ABOUT THIS TASK » Please output every line of the rows below as a numbered list, leaving out the blank lines.

Stored data
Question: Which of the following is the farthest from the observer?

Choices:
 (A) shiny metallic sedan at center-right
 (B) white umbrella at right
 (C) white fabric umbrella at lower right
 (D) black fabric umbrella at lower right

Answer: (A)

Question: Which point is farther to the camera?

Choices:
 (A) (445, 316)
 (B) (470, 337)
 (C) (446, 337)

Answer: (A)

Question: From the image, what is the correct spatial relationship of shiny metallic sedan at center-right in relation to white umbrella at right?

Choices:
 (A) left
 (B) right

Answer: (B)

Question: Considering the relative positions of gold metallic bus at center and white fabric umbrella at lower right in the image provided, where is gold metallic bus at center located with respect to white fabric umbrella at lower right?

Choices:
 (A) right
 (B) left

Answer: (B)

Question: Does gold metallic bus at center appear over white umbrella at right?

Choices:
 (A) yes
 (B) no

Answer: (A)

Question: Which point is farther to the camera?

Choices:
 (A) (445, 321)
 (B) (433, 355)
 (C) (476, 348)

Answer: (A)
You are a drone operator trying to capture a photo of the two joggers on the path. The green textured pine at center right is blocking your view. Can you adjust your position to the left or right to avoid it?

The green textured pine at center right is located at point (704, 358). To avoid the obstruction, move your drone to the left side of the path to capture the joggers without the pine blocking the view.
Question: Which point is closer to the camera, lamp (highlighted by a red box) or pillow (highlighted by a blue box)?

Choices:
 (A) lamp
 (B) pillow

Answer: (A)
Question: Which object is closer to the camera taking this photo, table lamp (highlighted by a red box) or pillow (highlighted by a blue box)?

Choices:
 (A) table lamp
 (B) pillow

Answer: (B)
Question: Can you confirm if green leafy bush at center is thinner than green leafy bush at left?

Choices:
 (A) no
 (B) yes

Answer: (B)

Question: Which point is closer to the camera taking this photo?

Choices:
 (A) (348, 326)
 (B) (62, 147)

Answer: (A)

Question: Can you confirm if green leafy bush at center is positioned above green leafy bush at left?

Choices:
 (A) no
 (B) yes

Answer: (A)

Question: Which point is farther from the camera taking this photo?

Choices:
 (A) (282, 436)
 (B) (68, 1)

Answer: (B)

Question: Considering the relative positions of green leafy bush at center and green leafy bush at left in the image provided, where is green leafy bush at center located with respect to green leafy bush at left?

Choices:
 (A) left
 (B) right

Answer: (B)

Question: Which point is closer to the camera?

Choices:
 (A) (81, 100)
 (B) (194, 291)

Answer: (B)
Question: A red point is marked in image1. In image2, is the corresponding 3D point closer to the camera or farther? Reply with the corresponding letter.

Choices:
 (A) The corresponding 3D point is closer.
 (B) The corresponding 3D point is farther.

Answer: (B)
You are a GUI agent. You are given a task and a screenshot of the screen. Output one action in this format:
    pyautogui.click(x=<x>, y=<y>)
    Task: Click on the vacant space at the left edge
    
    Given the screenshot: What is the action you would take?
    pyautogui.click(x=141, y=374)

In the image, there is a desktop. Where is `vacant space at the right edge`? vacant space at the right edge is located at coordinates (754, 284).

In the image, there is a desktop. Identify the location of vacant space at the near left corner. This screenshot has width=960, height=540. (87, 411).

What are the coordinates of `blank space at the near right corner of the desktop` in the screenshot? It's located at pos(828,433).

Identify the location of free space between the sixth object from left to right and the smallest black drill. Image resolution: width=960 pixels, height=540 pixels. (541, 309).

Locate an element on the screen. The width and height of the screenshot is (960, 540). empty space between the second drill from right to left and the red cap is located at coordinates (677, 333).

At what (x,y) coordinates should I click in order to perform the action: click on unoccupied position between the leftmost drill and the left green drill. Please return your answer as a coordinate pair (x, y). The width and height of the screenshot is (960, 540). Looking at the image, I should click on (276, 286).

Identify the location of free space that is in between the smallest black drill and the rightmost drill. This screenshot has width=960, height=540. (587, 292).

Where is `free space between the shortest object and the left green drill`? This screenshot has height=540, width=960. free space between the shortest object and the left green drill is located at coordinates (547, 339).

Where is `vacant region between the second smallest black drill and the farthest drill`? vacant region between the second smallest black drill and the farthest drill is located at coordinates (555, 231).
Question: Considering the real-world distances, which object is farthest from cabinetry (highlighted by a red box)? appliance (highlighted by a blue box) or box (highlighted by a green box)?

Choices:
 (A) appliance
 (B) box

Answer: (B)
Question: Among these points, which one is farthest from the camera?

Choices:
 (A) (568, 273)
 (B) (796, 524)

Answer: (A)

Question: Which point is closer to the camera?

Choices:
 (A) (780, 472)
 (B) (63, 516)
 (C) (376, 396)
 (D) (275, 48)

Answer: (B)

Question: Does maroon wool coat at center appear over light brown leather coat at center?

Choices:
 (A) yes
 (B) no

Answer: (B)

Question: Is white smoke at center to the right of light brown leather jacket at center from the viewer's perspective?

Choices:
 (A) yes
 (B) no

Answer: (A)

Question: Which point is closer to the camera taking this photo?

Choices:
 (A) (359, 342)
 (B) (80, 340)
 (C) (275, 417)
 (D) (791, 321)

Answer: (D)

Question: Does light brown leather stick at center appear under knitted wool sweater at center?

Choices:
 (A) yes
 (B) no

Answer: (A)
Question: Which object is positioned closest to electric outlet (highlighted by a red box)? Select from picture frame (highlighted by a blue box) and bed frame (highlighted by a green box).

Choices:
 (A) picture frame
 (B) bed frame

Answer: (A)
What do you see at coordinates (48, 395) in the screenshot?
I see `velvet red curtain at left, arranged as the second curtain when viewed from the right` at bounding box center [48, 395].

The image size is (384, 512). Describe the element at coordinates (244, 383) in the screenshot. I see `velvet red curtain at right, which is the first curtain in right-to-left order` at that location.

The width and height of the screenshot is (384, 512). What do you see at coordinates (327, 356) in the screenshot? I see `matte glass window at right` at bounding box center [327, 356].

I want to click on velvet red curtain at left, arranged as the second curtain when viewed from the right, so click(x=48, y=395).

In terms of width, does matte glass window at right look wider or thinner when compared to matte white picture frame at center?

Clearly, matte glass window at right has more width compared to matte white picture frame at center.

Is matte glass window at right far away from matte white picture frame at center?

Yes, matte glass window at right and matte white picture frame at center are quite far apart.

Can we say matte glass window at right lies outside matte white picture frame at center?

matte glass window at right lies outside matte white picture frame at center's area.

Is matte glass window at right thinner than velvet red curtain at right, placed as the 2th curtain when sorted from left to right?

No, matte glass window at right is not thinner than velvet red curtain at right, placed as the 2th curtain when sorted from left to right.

RESULT OF THE TASK »
1. Question: Which of the following is the farthest from the observer?
2. Choices:
3.  (A) shiny metallic sedan at center-right
4.  (B) white umbrella at right
5.  (C) white fabric umbrella at lower right
6.  (D) black fabric umbrella at lower right
7. Answer: (A)
8. Question: Which point is farther to the camera?
9. Choices:
10.  (A) (445, 316)
11.  (B) (470, 337)
12.  (C) (446, 337)
13. Answer: (A)
14. Question: From the image, what is the correct spatial relationship of shiny metallic sedan at center-right in relation to white umbrella at right?
15. Choices:
16.  (A) left
17.  (B) right
18. Answer: (B)
19. Question: Considering the relative positions of gold metallic bus at center and white fabric umbrella at lower right in the image provided, where is gold metallic bus at center located with respect to white fabric umbrella at lower right?
20. Choices:
21.  (A) right
22.  (B) left
23. Answer: (B)
24. Question: Does gold metallic bus at center appear over white umbrella at right?
25. Choices:
26.  (A) yes
27.  (B) no
28. Answer: (A)
29. Question: Which point is farther to the camera?
30. Choices:
31.  (A) (445, 321)
32.  (B) (433, 355)
33.  (C) (476, 348)
34. Answer: (A)
35. You are a drone operator trying to capture a photo of the two joggers on the path. The green textured pine at center right is blocking your view. Can you adjust your position to the left or right to avoid it?
36. The green textured pine at center right is located at point (704, 358). To avoid the obstruction, move your drone to the left side of the path to capture the joggers without the pine blocking the view.
37. Question: Which point is closer to the camera, lamp (highlighted by a red box) or pillow (highlighted by a blue box)?
38. Choices:
39.  (A) lamp
40.  (B) pillow
41. Answer: (A)
42. Question: Which object is closer to the camera taking this photo, table lamp (highlighted by a red box) or pillow (highlighted by a blue box)?
43. Choices:
44.  (A) table lamp
45.  (B) pillow
46. Answer: (B)
47. Question: Can you confirm if green leafy bush at center is thinner than green leafy bush at left?
48. Choices:
49.  (A) no
50.  (B) yes
51. Answer: (B)
52. Question: Which point is closer to the camera taking this photo?
53. Choices:
54.  (A) (348, 326)
55.  (B) (62, 147)
56. Answer: (A)
57. Question: Can you confirm if green leafy bush at center is positioned above green leafy bush at left?
58. Choices:
59.  (A) no
60.  (B) yes
61. Answer: (A)
62. Question: Which point is farther from the camera taking this photo?
63. Choices:
64.  (A) (282, 436)
65.  (B) (68, 1)
66. Answer: (B)
67. Question: Considering the relative positions of green leafy bush at center and green leafy bush at left in the image provided, where is green leafy bush at center located with respect to green leafy bush at left?
68. Choices:
69.  (A) left
70.  (B) right
71. Answer: (B)
72. Question: Which point is closer to the camera?
73. Choices:
74.  (A) (81, 100)
75.  (B) (194, 291)
76. Answer: (B)
77. Question: A red point is marked in image1. In image2, is the corresponding 3D point closer to the camera or farther? Reply with the corresponding letter.
78. Choices:
79.  (A) The corresponding 3D point is closer.
80.  (B) The corresponding 3D point is farther.
81. Answer: (B)
82. You are a GUI agent. You are given a task and a screenshot of the screen. Output one action in this format:
83.     pyautogui.click(x=<x>, y=<y>)
84.     Task: Click on the vacant space at the left edge
85.     Given the screenshot: What is the action you would take?
86.     pyautogui.click(x=141, y=374)
87. In the image, there is a desktop. Where is `vacant space at the right edge`? vacant space at the right edge is located at coordinates (754, 284).
88. In the image, there is a desktop. Identify the location of vacant space at the near left corner. This screenshot has width=960, height=540. (87, 411).
89. What are the coordinates of `blank space at the near right corner of the desktop` in the screenshot? It's located at pos(828,433).
90. Identify the location of free space between the sixth object from left to right and the smallest black drill. Image resolution: width=960 pixels, height=540 pixels. (541, 309).
91. Locate an element on the screen. The width and height of the screenshot is (960, 540). empty space between the second drill from right to left and the red cap is located at coordinates (677, 333).
92. At what (x,y) coordinates should I click in order to perform the action: click on unoccupied position between the leftmost drill and the left green drill. Please return your answer as a coordinate pair (x, y). The width and height of the screenshot is (960, 540). Looking at the image, I should click on (276, 286).
93. Identify the location of free space that is in between the smallest black drill and the rightmost drill. This screenshot has width=960, height=540. (587, 292).
94. Where is `free space between the shortest object and the left green drill`? This screenshot has height=540, width=960. free space between the shortest object and the left green drill is located at coordinates (547, 339).
95. Where is `vacant region between the second smallest black drill and the farthest drill`? vacant region between the second smallest black drill and the farthest drill is located at coordinates (555, 231).
96. Question: Considering the real-world distances, which object is farthest from cabinetry (highlighted by a red box)? appliance (highlighted by a blue box) or box (highlighted by a green box)?
97. Choices:
98.  (A) appliance
99.  (B) box
100. Answer: (B)
101. Question: Among these points, which one is farthest from the camera?
102. Choices:
103.  (A) (568, 273)
104.  (B) (796, 524)
105. Answer: (A)
106. Question: Which point is closer to the camera?
107. Choices:
108.  (A) (780, 472)
109.  (B) (63, 516)
110.  (C) (376, 396)
111.  (D) (275, 48)
112. Answer: (B)
113. Question: Does maroon wool coat at center appear over light brown leather coat at center?
114. Choices:
115.  (A) yes
116.  (B) no
117. Answer: (B)
118. Question: Is white smoke at center to the right of light brown leather jacket at center from the viewer's perspective?
119. Choices:
120.  (A) yes
121.  (B) no
122. Answer: (A)
123. Question: Which point is closer to the camera taking this photo?
124. Choices:
125.  (A) (359, 342)
126.  (B) (80, 340)
127.  (C) (275, 417)
128.  (D) (791, 321)
129. Answer: (D)
130. Question: Does light brown leather stick at center appear under knitted wool sweater at center?
131. Choices:
132.  (A) yes
133.  (B) no
134. Answer: (A)
135. Question: Which object is positioned closest to electric outlet (highlighted by a red box)? Select from picture frame (highlighted by a blue box) and bed frame (highlighted by a green box).
136. Choices:
137.  (A) picture frame
138.  (B) bed frame
139. Answer: (A)
140. What do you see at coordinates (48, 395) in the screenshot?
141. I see `velvet red curtain at left, arranged as the second curtain when viewed from the right` at bounding box center [48, 395].
142. The image size is (384, 512). Describe the element at coordinates (244, 383) in the screenshot. I see `velvet red curtain at right, which is the first curtain in right-to-left order` at that location.
143. The width and height of the screenshot is (384, 512). What do you see at coordinates (327, 356) in the screenshot? I see `matte glass window at right` at bounding box center [327, 356].
144. I want to click on velvet red curtain at left, arranged as the second curtain when viewed from the right, so click(x=48, y=395).
145. In terms of width, does matte glass window at right look wider or thinner when compared to matte white picture frame at center?
146. Clearly, matte glass window at right has more width compared to matte white picture frame at center.
147. Is matte glass window at right far away from matte white picture frame at center?
148. Yes, matte glass window at right and matte white picture frame at center are quite far apart.
149. Can we say matte glass window at right lies outside matte white picture frame at center?
150. matte glass window at right lies outside matte white picture frame at center's area.
151. Is matte glass window at right thinner than velvet red curtain at right, placed as the 2th curtain when sorted from left to right?
152. No, matte glass window at right is not thinner than velvet red curtain at right, placed as the 2th curtain when sorted from left to right.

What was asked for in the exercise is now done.